--- Records Enclosed Below ---

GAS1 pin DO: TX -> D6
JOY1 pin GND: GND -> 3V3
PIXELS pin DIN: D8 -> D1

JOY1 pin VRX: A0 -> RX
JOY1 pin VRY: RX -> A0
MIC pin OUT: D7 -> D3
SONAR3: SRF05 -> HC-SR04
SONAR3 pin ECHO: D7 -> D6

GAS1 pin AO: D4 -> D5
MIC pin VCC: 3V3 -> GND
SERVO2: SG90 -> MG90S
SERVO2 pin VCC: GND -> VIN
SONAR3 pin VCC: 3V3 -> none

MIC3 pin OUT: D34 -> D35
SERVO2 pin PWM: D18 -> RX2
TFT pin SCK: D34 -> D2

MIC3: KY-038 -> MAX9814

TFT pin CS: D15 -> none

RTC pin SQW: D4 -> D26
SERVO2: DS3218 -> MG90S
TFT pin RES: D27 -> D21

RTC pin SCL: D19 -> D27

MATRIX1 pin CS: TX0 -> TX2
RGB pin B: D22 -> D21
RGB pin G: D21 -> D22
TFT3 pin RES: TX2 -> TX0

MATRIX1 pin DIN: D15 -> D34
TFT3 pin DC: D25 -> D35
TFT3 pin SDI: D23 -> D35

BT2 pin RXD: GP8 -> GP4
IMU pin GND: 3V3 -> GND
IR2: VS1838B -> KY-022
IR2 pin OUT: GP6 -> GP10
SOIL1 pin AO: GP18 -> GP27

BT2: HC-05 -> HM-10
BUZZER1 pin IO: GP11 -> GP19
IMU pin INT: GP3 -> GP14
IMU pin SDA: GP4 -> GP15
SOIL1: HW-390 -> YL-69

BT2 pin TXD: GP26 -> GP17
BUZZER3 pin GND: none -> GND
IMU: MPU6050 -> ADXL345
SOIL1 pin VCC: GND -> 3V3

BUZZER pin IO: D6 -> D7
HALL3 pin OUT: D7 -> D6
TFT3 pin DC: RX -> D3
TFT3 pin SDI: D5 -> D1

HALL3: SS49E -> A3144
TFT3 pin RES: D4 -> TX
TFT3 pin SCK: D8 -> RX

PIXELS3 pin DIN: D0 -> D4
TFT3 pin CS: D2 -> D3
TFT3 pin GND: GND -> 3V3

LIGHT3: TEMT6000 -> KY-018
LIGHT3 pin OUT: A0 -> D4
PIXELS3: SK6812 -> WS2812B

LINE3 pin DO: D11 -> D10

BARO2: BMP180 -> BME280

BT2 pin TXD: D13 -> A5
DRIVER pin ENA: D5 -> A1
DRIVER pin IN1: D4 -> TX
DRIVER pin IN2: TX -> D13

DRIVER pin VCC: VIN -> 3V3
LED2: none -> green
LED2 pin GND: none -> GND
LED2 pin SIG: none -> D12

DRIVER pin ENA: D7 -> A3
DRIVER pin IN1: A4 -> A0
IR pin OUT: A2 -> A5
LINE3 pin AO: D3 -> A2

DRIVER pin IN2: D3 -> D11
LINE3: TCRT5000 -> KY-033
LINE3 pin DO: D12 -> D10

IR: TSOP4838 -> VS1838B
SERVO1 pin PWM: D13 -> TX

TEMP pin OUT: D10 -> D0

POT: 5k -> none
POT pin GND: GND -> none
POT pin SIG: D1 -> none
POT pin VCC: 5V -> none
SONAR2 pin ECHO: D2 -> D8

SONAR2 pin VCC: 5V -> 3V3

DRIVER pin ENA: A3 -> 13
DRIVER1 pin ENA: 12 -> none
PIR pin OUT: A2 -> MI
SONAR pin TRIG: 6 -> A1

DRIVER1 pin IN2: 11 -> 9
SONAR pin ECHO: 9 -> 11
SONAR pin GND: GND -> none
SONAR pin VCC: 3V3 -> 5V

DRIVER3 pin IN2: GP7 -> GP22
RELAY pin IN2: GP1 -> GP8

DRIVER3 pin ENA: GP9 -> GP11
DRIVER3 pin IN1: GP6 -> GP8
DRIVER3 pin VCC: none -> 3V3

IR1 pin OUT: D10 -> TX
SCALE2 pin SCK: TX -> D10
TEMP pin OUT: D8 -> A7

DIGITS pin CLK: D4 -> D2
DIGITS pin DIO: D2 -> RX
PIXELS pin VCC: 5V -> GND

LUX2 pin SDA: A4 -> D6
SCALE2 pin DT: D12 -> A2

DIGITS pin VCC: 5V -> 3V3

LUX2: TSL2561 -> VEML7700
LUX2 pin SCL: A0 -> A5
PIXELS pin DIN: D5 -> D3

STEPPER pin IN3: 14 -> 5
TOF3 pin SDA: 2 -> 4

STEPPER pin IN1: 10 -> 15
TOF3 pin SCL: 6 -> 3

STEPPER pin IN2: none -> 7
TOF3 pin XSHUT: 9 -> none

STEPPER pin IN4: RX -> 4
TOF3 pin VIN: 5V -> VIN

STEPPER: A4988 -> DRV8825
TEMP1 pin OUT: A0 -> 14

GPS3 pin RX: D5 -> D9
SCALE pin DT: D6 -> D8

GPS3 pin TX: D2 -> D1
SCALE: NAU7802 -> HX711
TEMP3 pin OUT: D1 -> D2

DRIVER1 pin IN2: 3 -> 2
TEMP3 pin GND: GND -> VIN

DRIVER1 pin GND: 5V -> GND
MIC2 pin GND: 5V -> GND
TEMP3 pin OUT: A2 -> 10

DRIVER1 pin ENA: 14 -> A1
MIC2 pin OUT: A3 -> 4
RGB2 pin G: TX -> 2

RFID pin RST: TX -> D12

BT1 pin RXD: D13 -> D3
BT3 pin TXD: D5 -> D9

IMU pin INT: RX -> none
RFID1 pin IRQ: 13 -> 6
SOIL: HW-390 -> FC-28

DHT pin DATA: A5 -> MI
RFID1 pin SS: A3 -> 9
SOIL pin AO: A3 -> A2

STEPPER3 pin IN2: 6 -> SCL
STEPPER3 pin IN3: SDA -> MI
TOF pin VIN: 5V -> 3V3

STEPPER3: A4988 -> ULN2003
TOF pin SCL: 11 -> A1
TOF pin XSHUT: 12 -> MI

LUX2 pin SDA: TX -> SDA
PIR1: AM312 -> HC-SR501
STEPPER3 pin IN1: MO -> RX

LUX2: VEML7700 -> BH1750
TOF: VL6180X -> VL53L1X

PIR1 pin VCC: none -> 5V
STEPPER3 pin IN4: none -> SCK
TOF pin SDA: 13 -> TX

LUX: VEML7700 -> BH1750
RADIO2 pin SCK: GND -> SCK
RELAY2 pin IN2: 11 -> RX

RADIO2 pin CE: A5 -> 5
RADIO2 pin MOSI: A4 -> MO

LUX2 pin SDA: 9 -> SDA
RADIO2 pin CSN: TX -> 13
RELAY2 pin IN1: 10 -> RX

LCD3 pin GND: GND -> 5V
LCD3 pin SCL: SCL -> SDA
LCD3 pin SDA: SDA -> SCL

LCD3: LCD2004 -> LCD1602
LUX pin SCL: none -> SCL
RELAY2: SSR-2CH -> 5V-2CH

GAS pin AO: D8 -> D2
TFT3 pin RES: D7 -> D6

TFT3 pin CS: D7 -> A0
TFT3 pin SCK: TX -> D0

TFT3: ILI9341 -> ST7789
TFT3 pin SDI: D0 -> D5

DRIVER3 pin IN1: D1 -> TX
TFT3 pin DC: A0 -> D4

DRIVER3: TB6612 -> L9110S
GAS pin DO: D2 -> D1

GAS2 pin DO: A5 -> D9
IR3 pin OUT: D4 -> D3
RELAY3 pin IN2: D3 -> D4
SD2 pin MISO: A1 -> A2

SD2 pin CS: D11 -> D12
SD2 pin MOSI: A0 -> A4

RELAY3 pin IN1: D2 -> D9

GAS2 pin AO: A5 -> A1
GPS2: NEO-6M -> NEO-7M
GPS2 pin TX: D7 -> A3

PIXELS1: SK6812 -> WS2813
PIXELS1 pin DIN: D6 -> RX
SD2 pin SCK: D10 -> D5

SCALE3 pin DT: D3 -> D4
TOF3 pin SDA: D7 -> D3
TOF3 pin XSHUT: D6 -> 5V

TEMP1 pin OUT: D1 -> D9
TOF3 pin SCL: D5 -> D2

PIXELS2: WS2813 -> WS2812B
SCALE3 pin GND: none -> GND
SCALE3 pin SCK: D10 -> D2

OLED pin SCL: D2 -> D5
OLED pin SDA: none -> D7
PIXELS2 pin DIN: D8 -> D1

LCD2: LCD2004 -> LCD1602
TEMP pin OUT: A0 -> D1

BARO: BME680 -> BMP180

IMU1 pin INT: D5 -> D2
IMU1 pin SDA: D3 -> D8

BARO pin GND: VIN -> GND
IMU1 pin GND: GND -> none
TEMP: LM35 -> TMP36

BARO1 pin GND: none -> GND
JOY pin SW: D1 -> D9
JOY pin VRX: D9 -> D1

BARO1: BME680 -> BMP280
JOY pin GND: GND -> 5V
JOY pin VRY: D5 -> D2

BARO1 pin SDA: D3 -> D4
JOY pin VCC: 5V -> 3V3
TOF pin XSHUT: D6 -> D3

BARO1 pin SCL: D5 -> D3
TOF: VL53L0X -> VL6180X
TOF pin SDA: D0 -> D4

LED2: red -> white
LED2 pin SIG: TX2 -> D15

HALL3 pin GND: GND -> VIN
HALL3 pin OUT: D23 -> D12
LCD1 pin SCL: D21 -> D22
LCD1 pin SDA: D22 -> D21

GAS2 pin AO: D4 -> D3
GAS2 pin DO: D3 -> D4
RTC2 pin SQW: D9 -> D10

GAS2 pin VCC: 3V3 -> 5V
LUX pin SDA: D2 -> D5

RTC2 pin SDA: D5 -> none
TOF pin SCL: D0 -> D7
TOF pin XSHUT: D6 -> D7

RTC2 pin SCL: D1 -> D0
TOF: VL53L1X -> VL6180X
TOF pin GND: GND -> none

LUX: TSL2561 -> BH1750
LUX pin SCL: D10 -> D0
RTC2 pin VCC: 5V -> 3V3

--- End of Enclosed Records ---

About this exercise —
Starting with the first line of the listing, output each line exactly until you have included the one containing "SONAR pin ECHO: 9 -> 11".

Response below —
GAS1 pin DO: TX -> D6
JOY1 pin GND: GND -> 3V3
PIXELS pin DIN: D8 -> D1

JOY1 pin VRX: A0 -> RX
JOY1 pin VRY: RX -> A0
MIC pin OUT: D7 -> D3
SONAR3: SRF05 -> HC-SR04
SONAR3 pin ECHO: D7 -> D6

GAS1 pin AO: D4 -> D5
MIC pin VCC: 3V3 -> GND
SERVO2: SG90 -> MG90S
SERVO2 pin VCC: GND -> VIN
SONAR3 pin VCC: 3V3 -> none

MIC3 pin OUT: D34 -> D35
SERVO2 pin PWM: D18 -> RX2
TFT pin SCK: D34 -> D2

MIC3: KY-038 -> MAX9814

TFT pin CS: D15 -> none

RTC pin SQW: D4 -> D26
SERVO2: DS3218 -> MG90S
TFT pin RES: D27 -> D21

RTC pin SCL: D19 -> D27

MATRIX1 pin CS: TX0 -> TX2
RGB pin B: D22 -> D21
RGB pin G: D21 -> D22
TFT3 pin RES: TX2 -> TX0

MATRIX1 pin DIN: D15 -> D34
TFT3 pin DC: D25 -> D35
TFT3 pin SDI: D23 -> D35

BT2 pin RXD: GP8 -> GP4
IMU pin GND: 3V3 -> GND
IR2: VS1838B -> KY-022
IR2 pin OUT: GP6 -> GP10
SOIL1 pin AO: GP18 -> GP27

BT2: HC-05 -> HM-10
BUZZER1 pin IO: GP11 -> GP19
IMU pin INT: GP3 -> GP14
IMU pin SDA: GP4 -> GP15
SOIL1: HW-390 -> YL-69

BT2 pin TXD: GP26 -> GP17
BUZZER3 pin GND: none -> GND
IMU: MPU6050 -> ADXL345
SOIL1 pin VCC: GND -> 3V3

BUZZER pin IO: D6 -> D7
HALL3 pin OUT: D7 -> D6
TFT3 pin DC: RX -> D3
TFT3 pin SDI: D5 -> D1

HALL3: SS49E -> A3144
TFT3 pin RES: D4 -> TX
TFT3 pin SCK: D8 -> RX

PIXELS3 pin DIN: D0 -> D4
TFT3 pin CS: D2 -> D3
TFT3 pin GND: GND -> 3V3

LIGHT3: TEMT6000 -> KY-018
LIGHT3 pin OUT: A0 -> D4
PIXELS3: SK6812 -> WS2812B

LINE3 pin DO: D11 -> D10

BARO2: BMP180 -> BME280

BT2 pin TXD: D13 -> A5
DRIVER pin ENA: D5 -> A1
DRIVER pin IN1: D4 -> TX
DRIVER pin IN2: TX -> D13

DRIVER pin VCC: VIN -> 3V3
LED2: none -> green
LED2 pin GND: none -> GND
LED2 pin SIG: none -> D12

DRIVER pin ENA: D7 -> A3
DRIVER pin IN1: A4 -> A0
IR pin OUT: A2 -> A5
LINE3 pin AO: D3 -> A2

DRIVER pin IN2: D3 -> D11
LINE3: TCRT5000 -> KY-033
LINE3 pin DO: D12 -> D10

IR: TSOP4838 -> VS1838B
SERVO1 pin PWM: D13 -> TX

TEMP pin OUT: D10 -> D0

POT: 5k -> none
POT pin GND: GND -> none
POT pin SIG: D1 -> none
POT pin VCC: 5V -> none
SONAR2 pin ECHO: D2 -> D8

SONAR2 pin VCC: 5V -> 3V3

DRIVER pin ENA: A3 -> 13
DRIVER1 pin ENA: 12 -> none
PIR pin OUT: A2 -> MI
SONAR pin TRIG: 6 -> A1

DRIVER1 pin IN2: 11 -> 9
SONAR pin ECHO: 9 -> 11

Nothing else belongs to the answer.